» Task goal
Exact copy, no pictures: reproduce the lines from the one that holds "(402, 185) = (367, 151): none -> blue ball" through the end of the entries.

(Exercise data Opens)

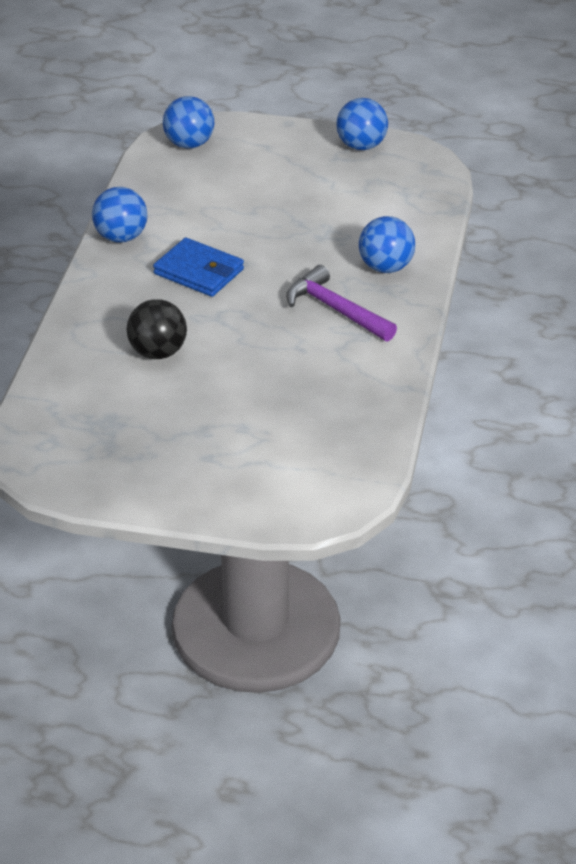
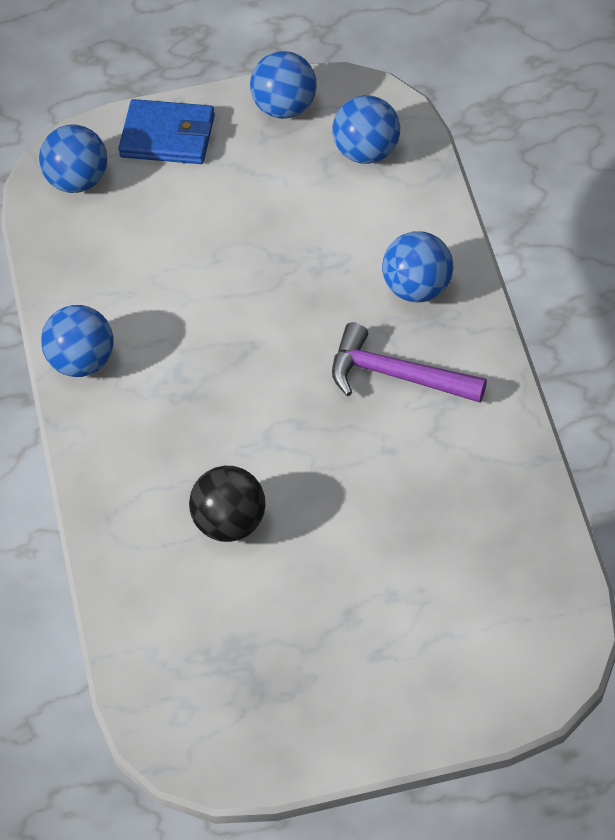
camera: 20 degrees left, 15 degrees up
(199, 272) = (206, 379): blue wallet -> blue wallet (167, 136)
(402, 185) = (367, 151): none -> blue ball

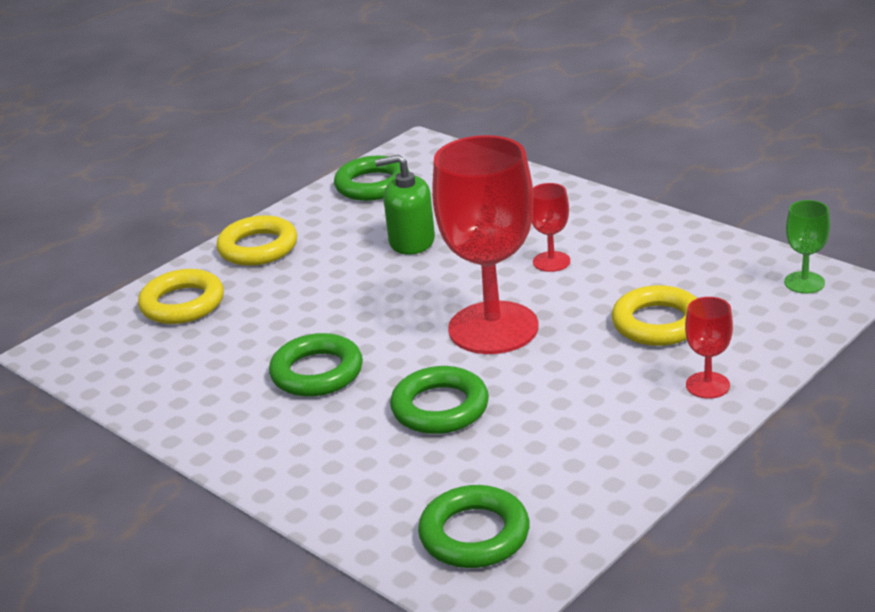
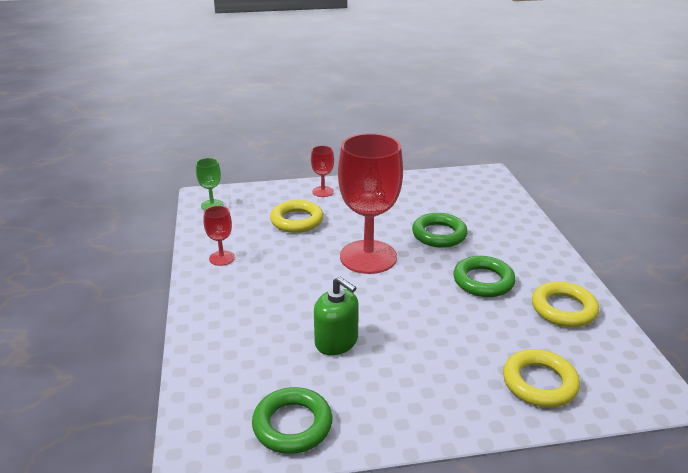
camera: 145 degrees left, 0 degrees up
(258, 247) = (445, 408): yellow ring -> yellow ring (563, 309)
(474, 534) = (475, 190): green ring -> none
(551, 262) = (286, 276): red goblet -> red goblet (222, 258)

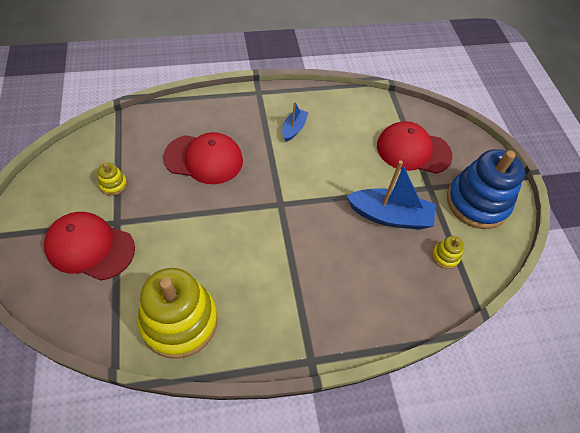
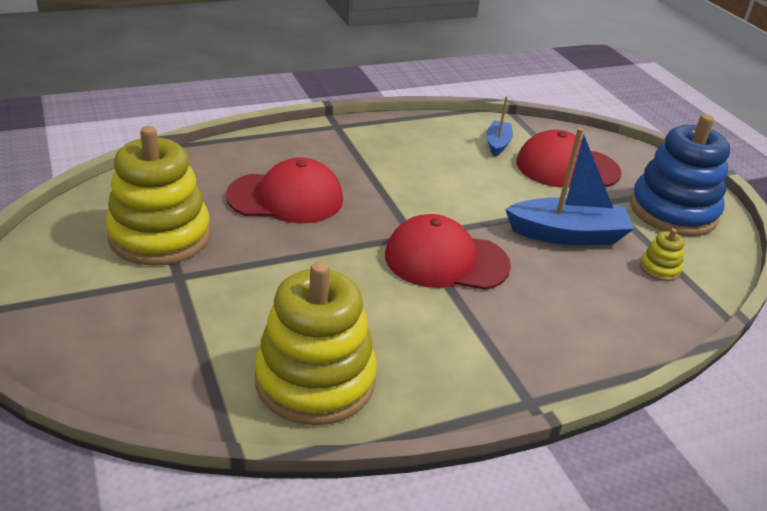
camera: 10 degrees left, 20 degrees down
(90, 247) = (145, 309): red cap -> red cap (446, 260)
(113, 184) = (160, 236): yellow stacking toy -> yellow stacking toy, size x2.42
(294, 129) = (399, 158): blue boat -> blue boat (497, 144)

(Exercise data Closes)

» Written answer
(402, 185) = (367, 151): none -> blue ball

camera: 145 degrees left, 0 degrees up
(258, 247) = (445, 408): yellow ring -> yellow ring (563, 309)
(474, 534) = (475, 190): green ring -> none
(551, 262) = (286, 276): red goblet -> red goblet (222, 258)

camera: 10 degrees left, 20 degrees down
(90, 247) = (145, 309): red cap -> red cap (446, 260)
(113, 184) = (160, 236): yellow stacking toy -> yellow stacking toy, size x2.42
(294, 129) = (399, 158): blue boat -> blue boat (497, 144)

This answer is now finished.